Before-and-after object listings:
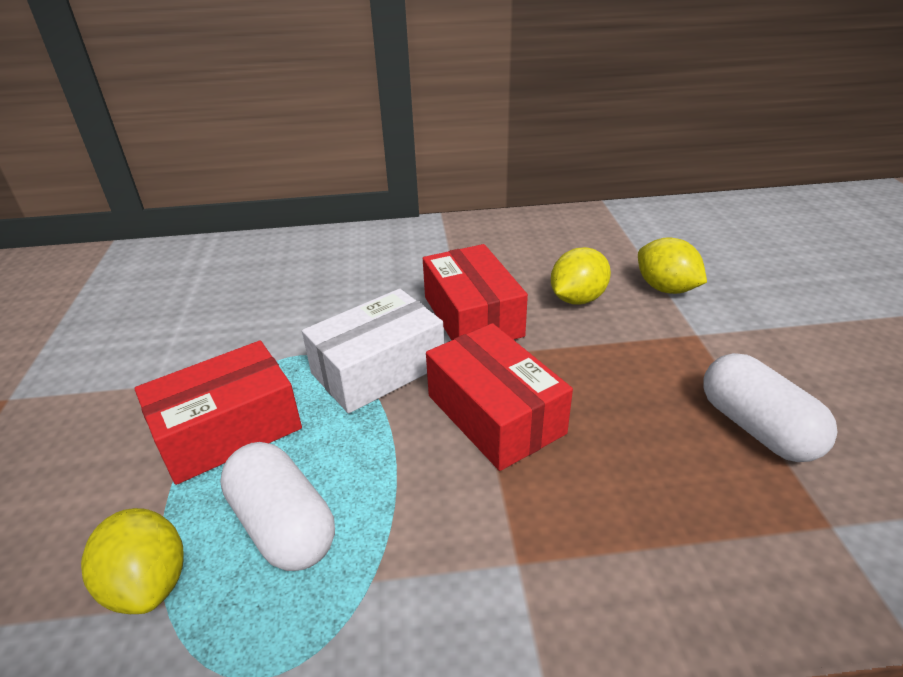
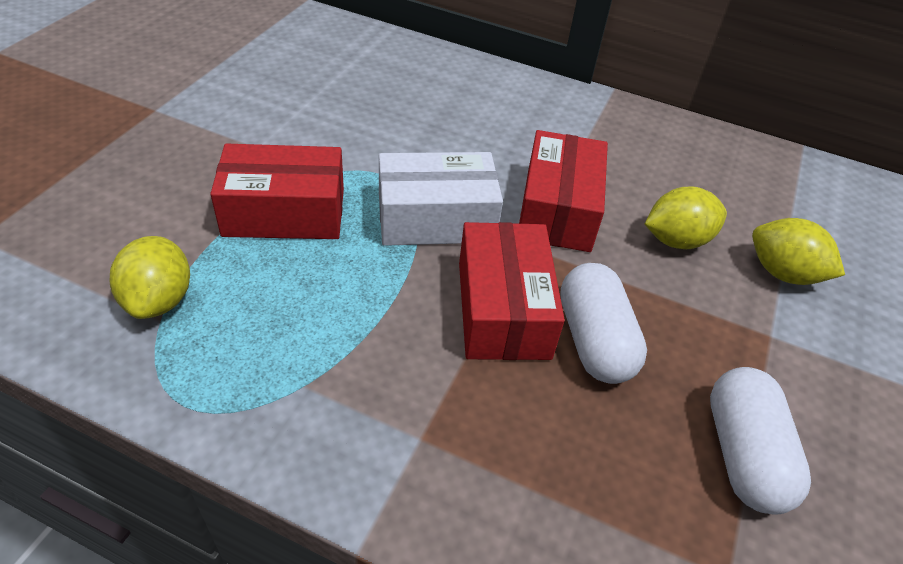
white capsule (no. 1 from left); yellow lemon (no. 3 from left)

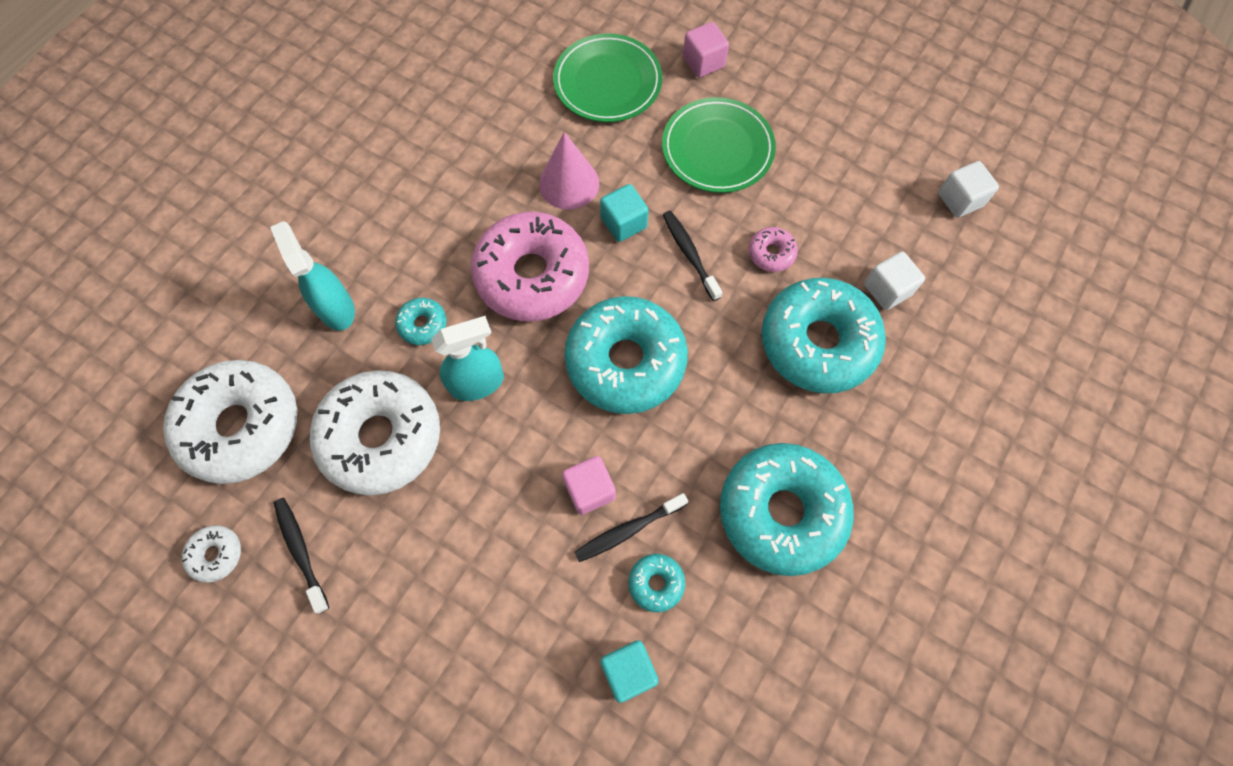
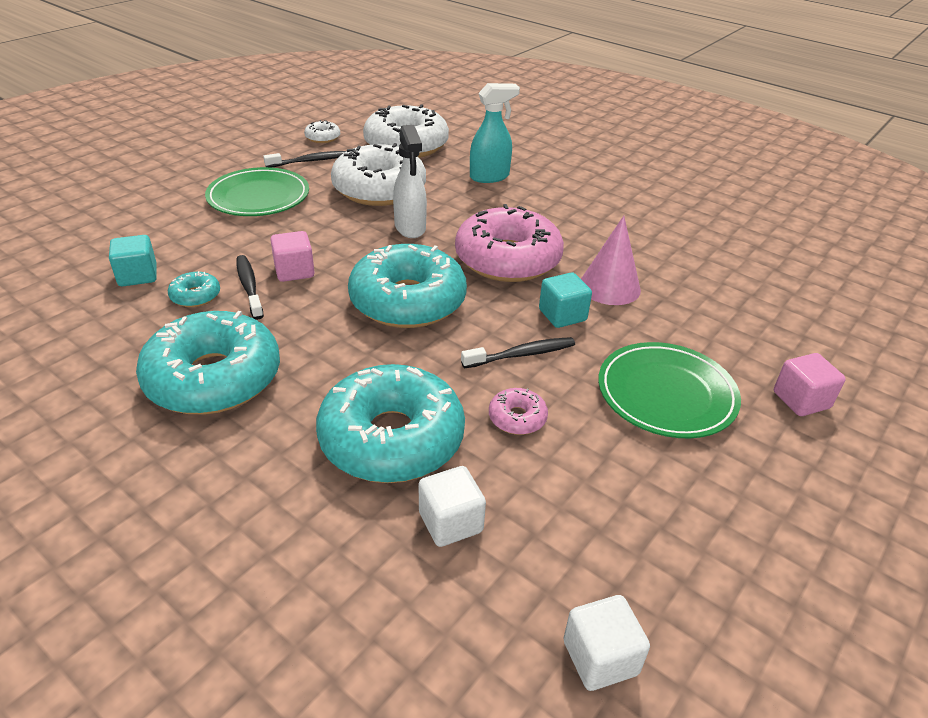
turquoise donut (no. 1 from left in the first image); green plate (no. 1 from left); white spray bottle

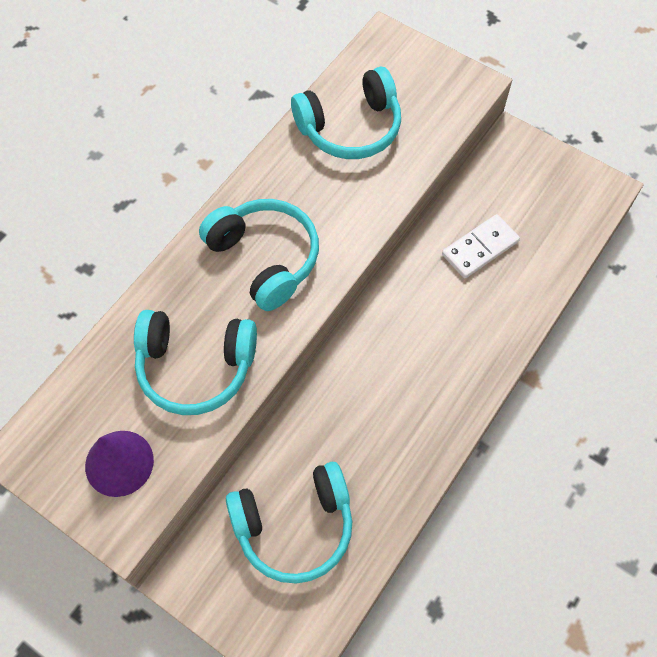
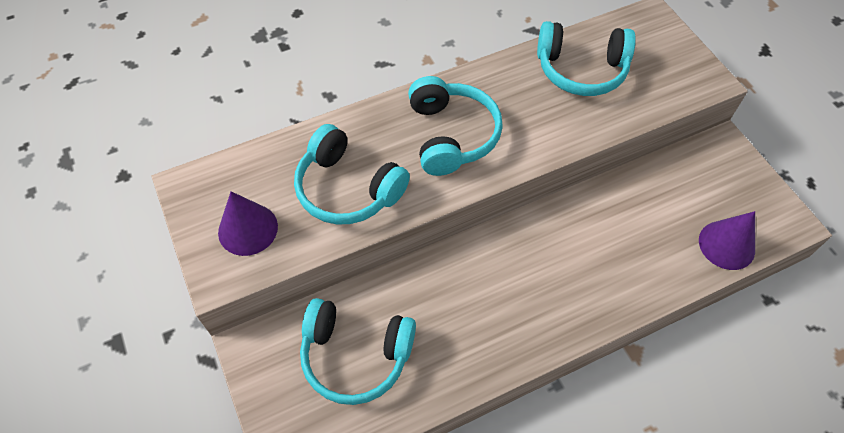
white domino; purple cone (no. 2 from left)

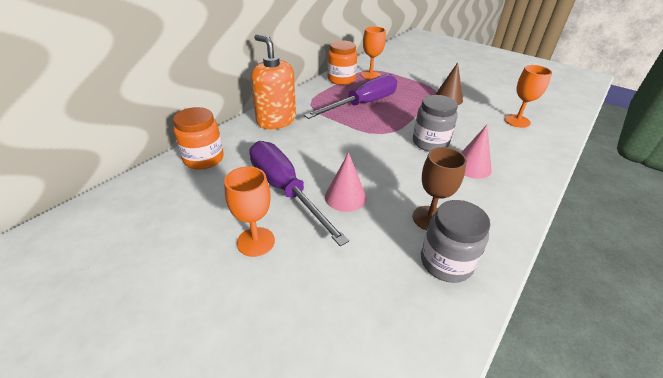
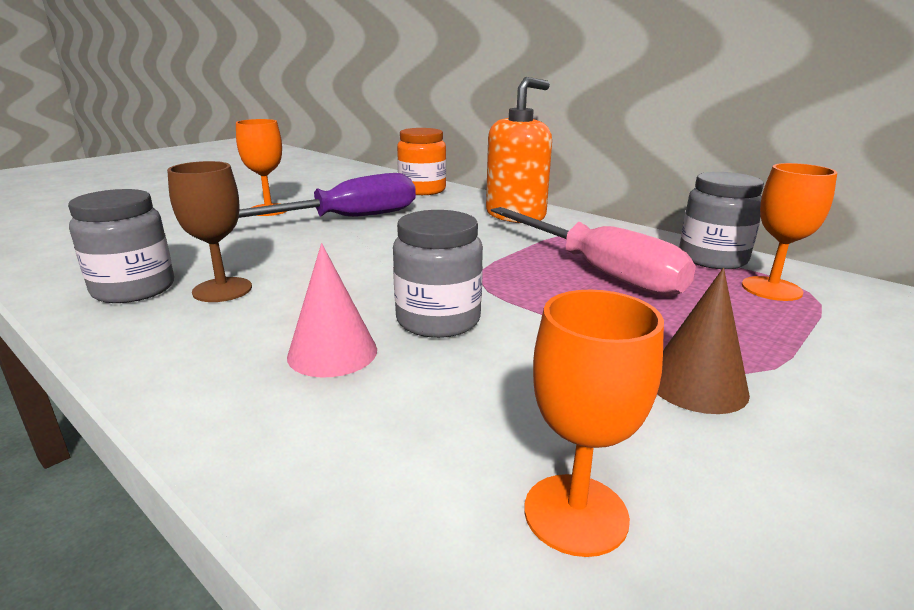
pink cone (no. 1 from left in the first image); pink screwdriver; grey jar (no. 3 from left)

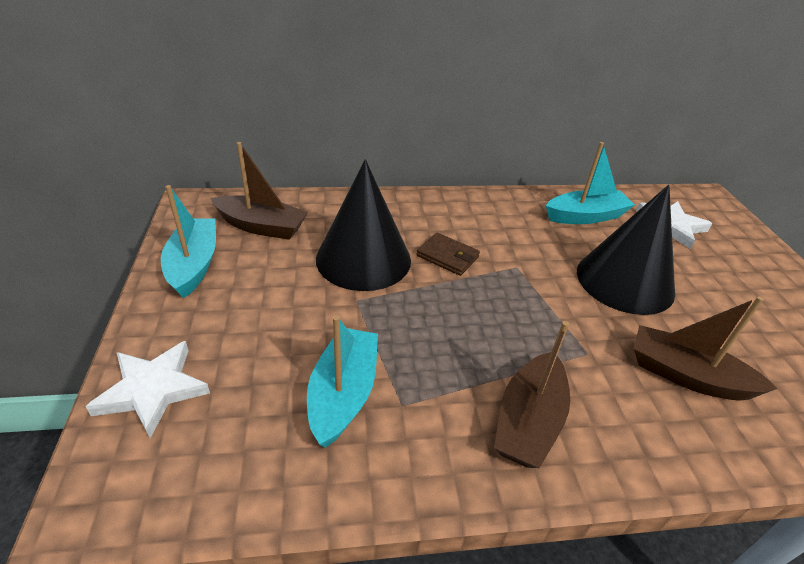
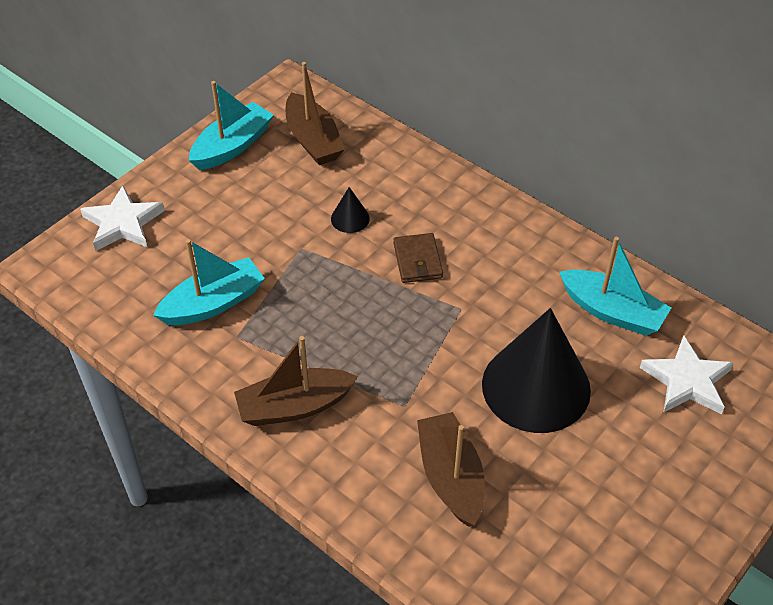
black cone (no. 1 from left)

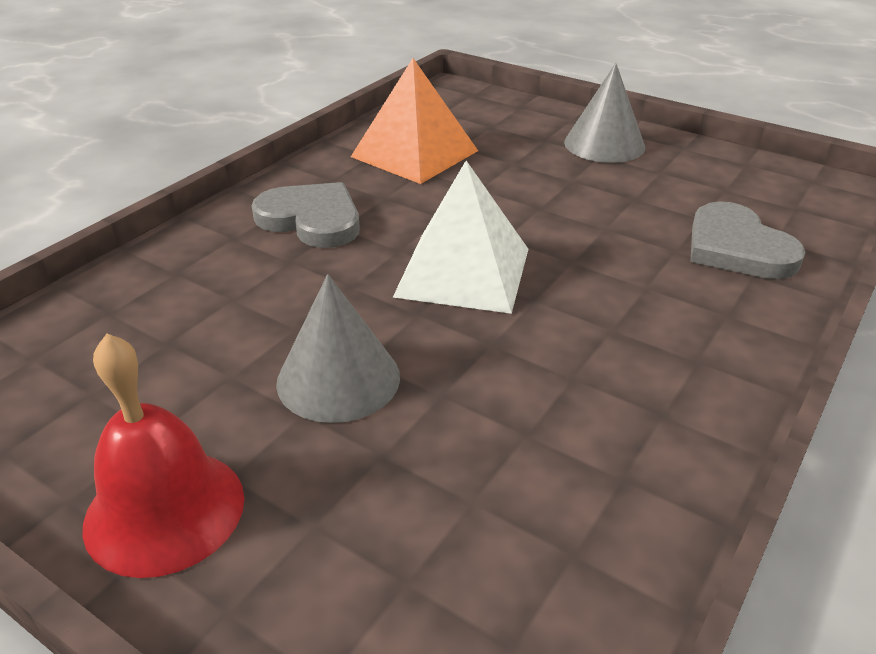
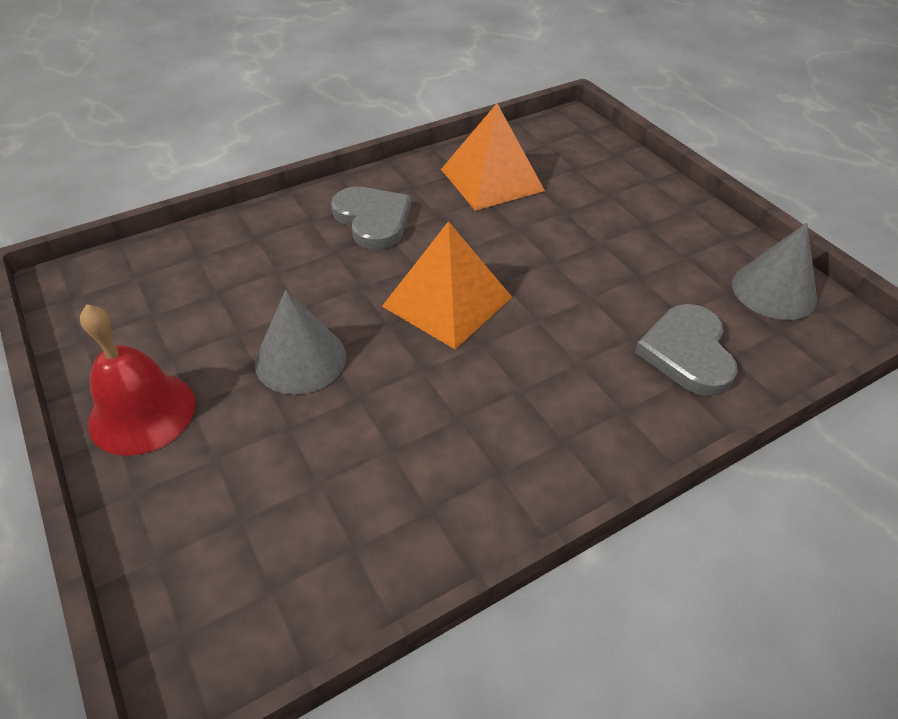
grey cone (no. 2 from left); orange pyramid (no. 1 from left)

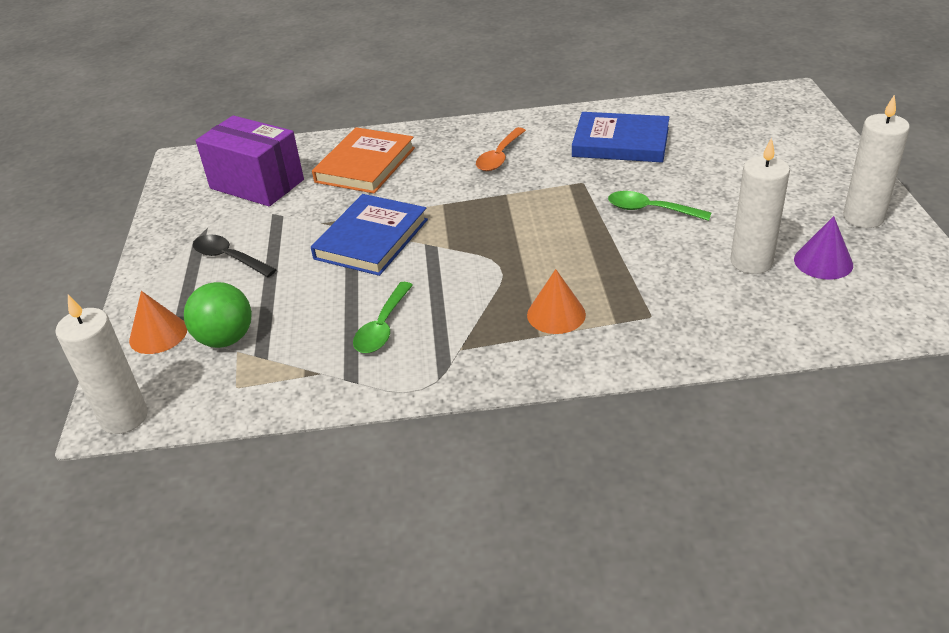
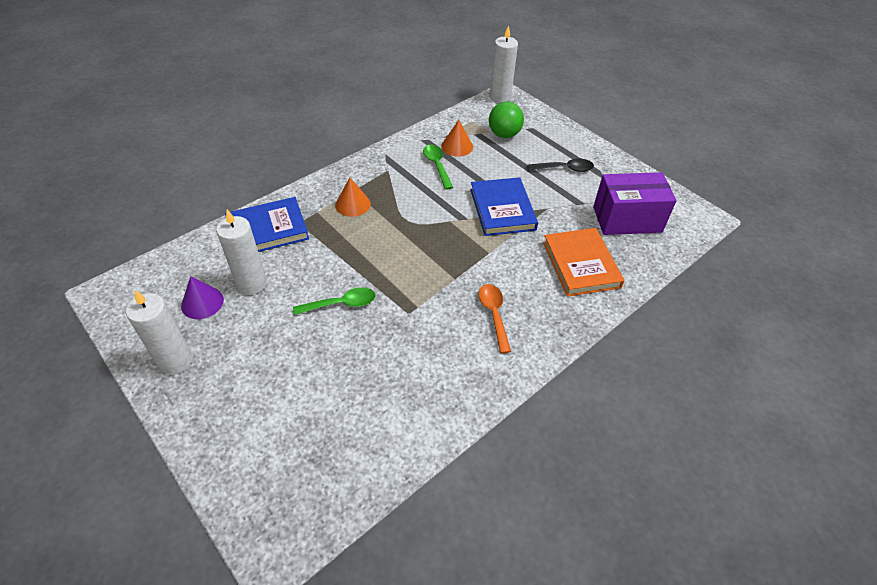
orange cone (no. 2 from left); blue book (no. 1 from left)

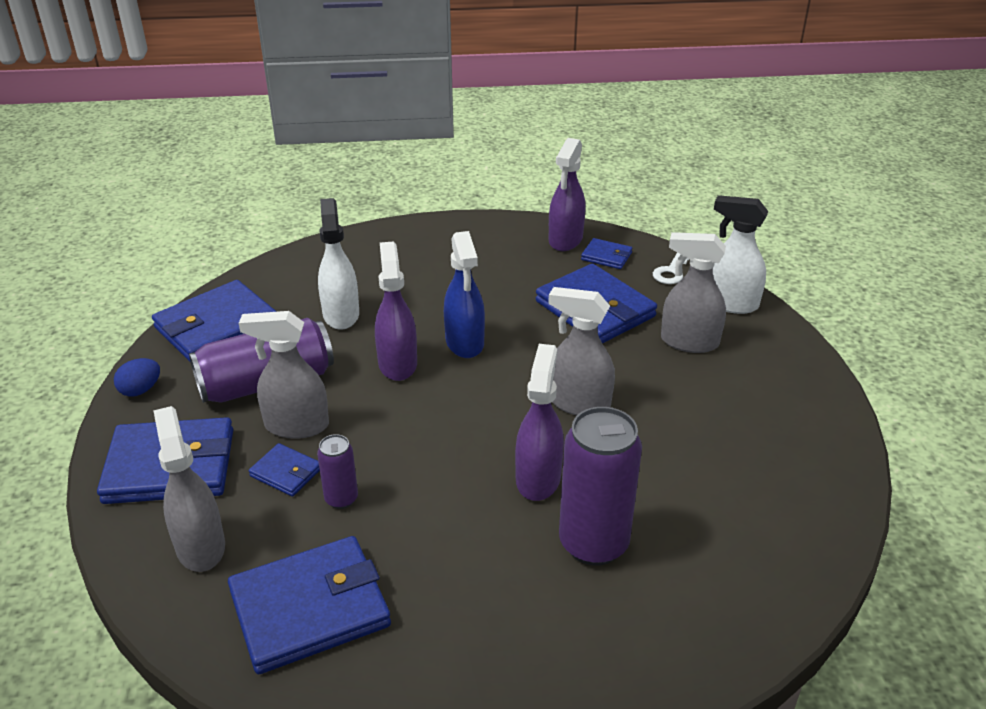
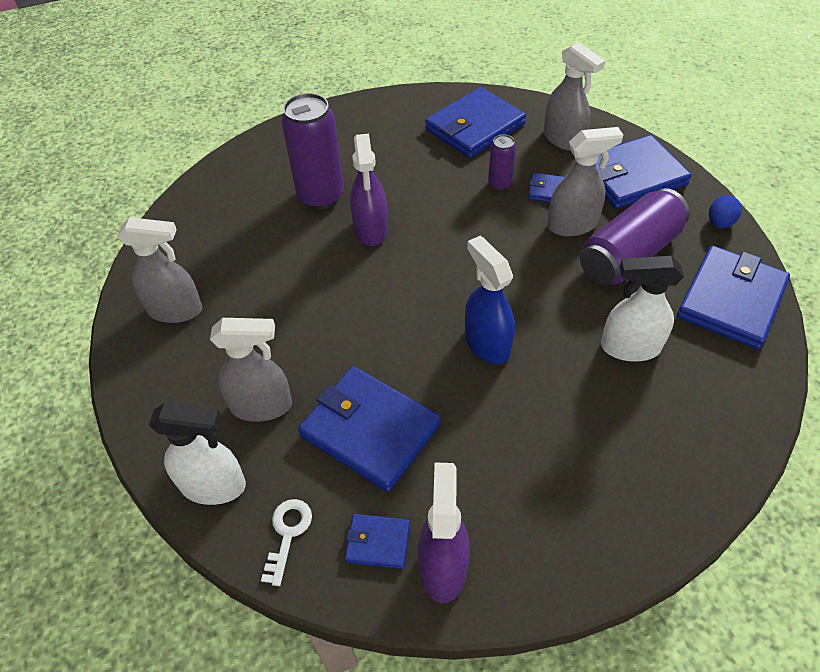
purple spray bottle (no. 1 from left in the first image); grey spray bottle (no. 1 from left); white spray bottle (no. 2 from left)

## About this exercise
Before handing back the copy, remove the pictures; otherwise print the data exactly.

## Task response
white capsule (no. 1 from left); yellow lemon (no. 3 from left)

turquoise donut (no. 1 from left in the first image); green plate (no. 1 from left); white spray bottle

white domino; purple cone (no. 2 from left)

pink cone (no. 1 from left in the first image); pink screwdriver; grey jar (no. 3 from left)

black cone (no. 1 from left)

grey cone (no. 2 from left); orange pyramid (no. 1 from left)

orange cone (no. 2 from left); blue book (no. 1 from left)

purple spray bottle (no. 1 from left in the first image); grey spray bottle (no. 1 from left); white spray bottle (no. 2 from left)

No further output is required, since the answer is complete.